* _Records to use_:
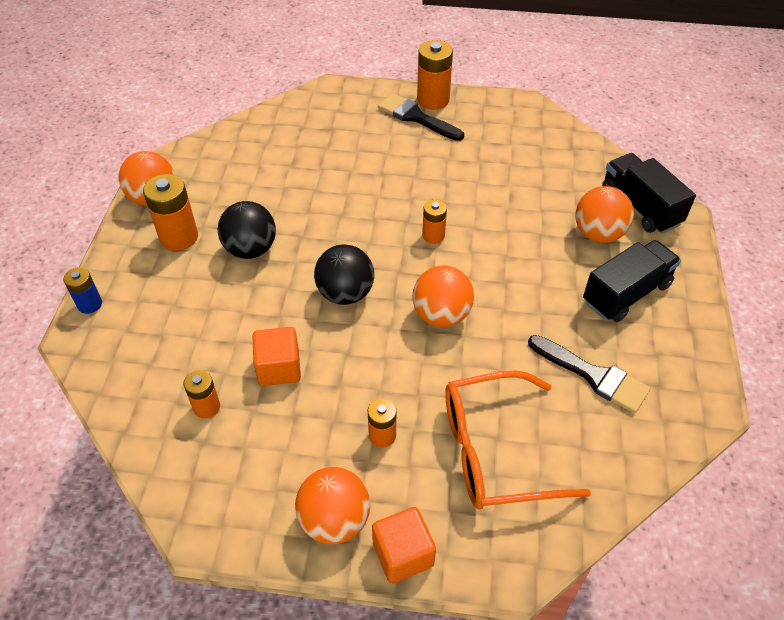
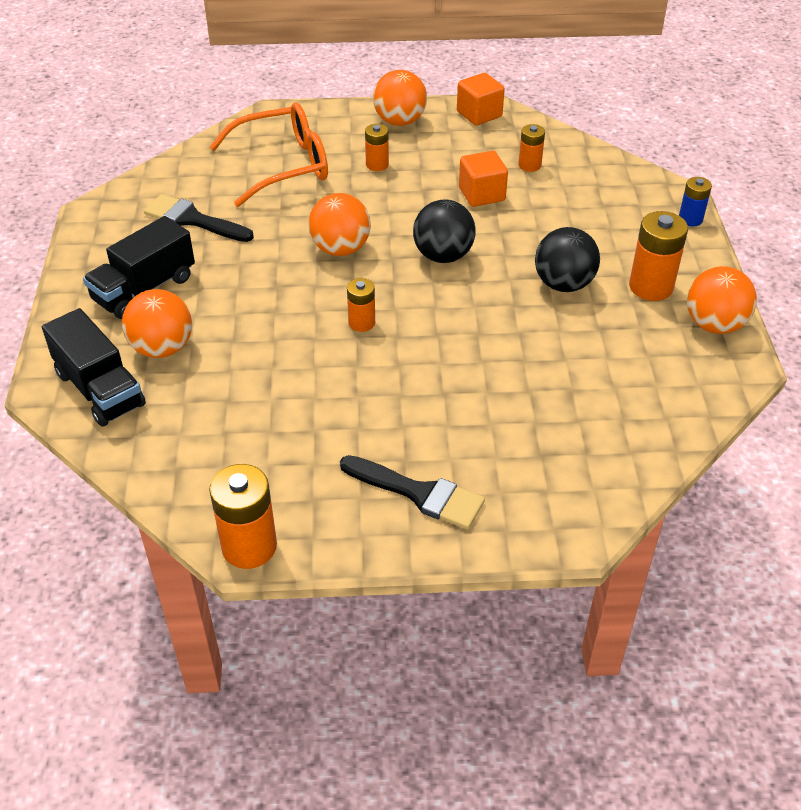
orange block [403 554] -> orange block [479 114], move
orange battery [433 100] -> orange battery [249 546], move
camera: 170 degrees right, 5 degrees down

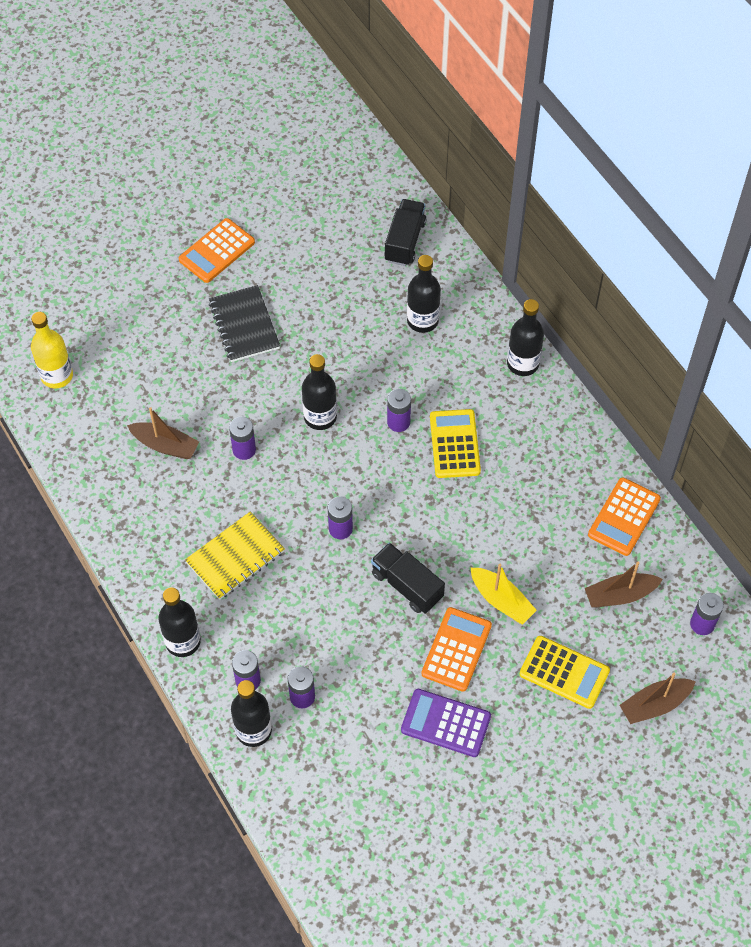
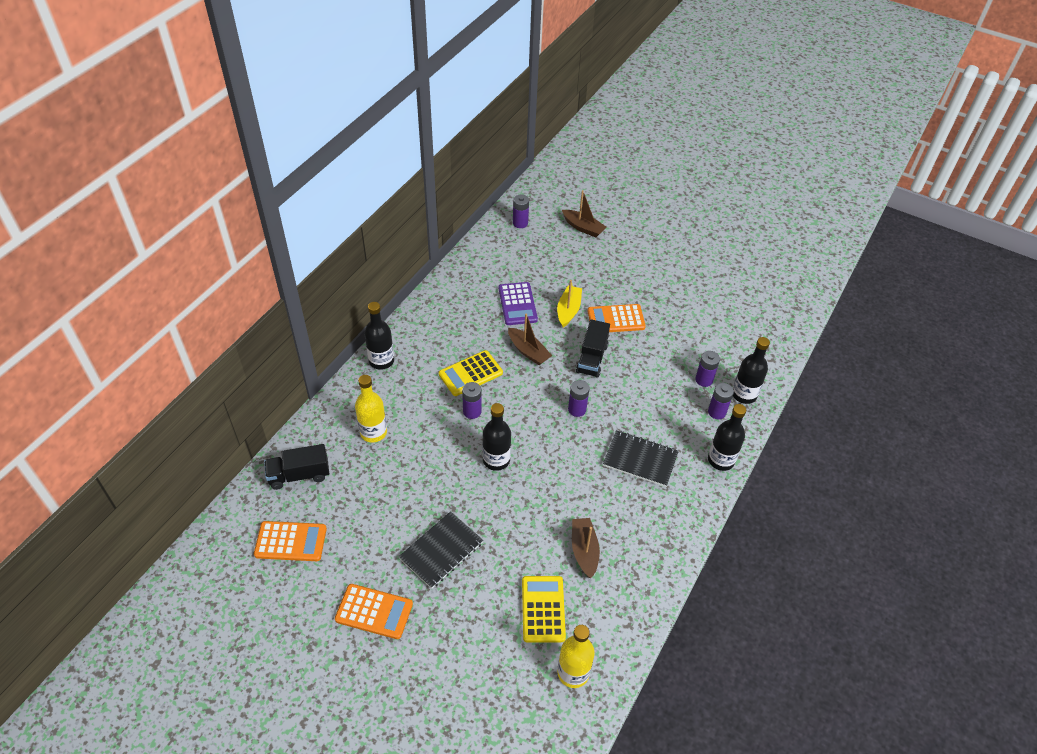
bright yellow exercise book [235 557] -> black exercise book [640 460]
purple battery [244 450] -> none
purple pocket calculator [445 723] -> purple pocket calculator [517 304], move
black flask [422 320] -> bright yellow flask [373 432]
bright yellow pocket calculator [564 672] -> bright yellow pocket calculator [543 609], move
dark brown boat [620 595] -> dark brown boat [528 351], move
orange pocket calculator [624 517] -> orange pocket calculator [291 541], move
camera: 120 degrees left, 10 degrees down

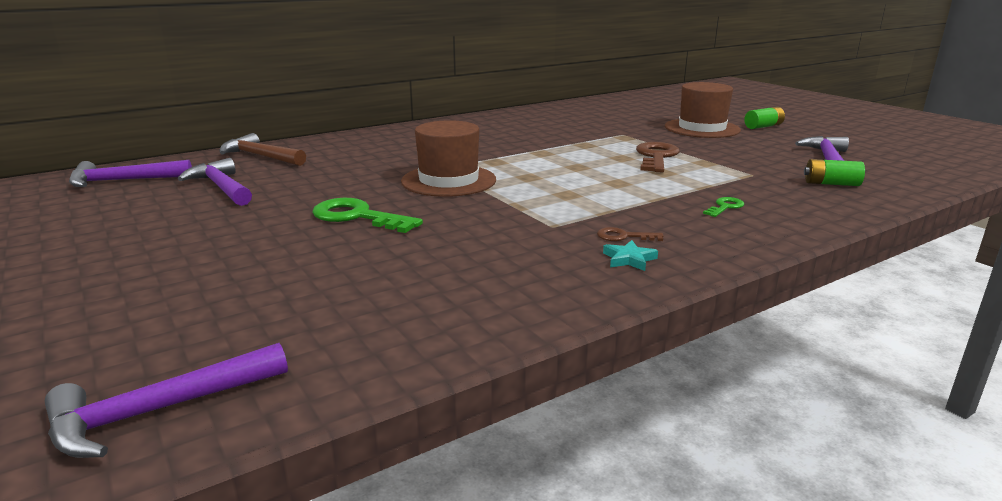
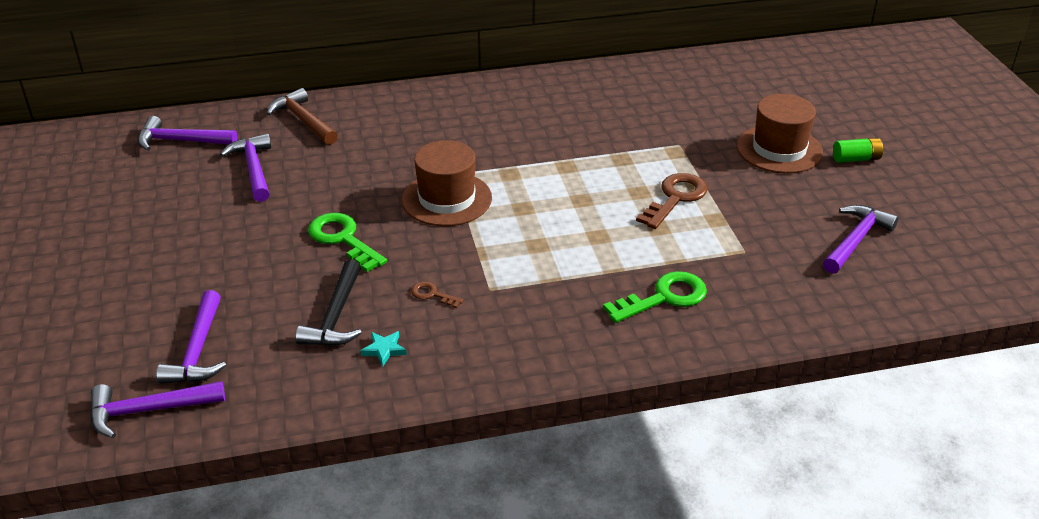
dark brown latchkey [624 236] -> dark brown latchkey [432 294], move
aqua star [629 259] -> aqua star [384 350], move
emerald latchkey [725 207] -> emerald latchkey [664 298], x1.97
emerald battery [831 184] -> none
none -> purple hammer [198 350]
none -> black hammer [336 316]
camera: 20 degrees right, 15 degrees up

* _Required action_: Whenever images occur above, omit them and retype each line exactly as it stands.

* _Exercise response_:
orange block [403 554] -> orange block [479 114], move
orange battery [433 100] -> orange battery [249 546], move
camera: 170 degrees right, 5 degrees down

bright yellow exercise book [235 557] -> black exercise book [640 460]
purple battery [244 450] -> none
purple pocket calculator [445 723] -> purple pocket calculator [517 304], move
black flask [422 320] -> bright yellow flask [373 432]
bright yellow pocket calculator [564 672] -> bright yellow pocket calculator [543 609], move
dark brown boat [620 595] -> dark brown boat [528 351], move
orange pocket calculator [624 517] -> orange pocket calculator [291 541], move
camera: 120 degrees left, 10 degrees down

dark brown latchkey [624 236] -> dark brown latchkey [432 294], move
aqua star [629 259] -> aqua star [384 350], move
emerald latchkey [725 207] -> emerald latchkey [664 298], x1.97
emerald battery [831 184] -> none
none -> purple hammer [198 350]
none -> black hammer [336 316]
camera: 20 degrees right, 15 degrees up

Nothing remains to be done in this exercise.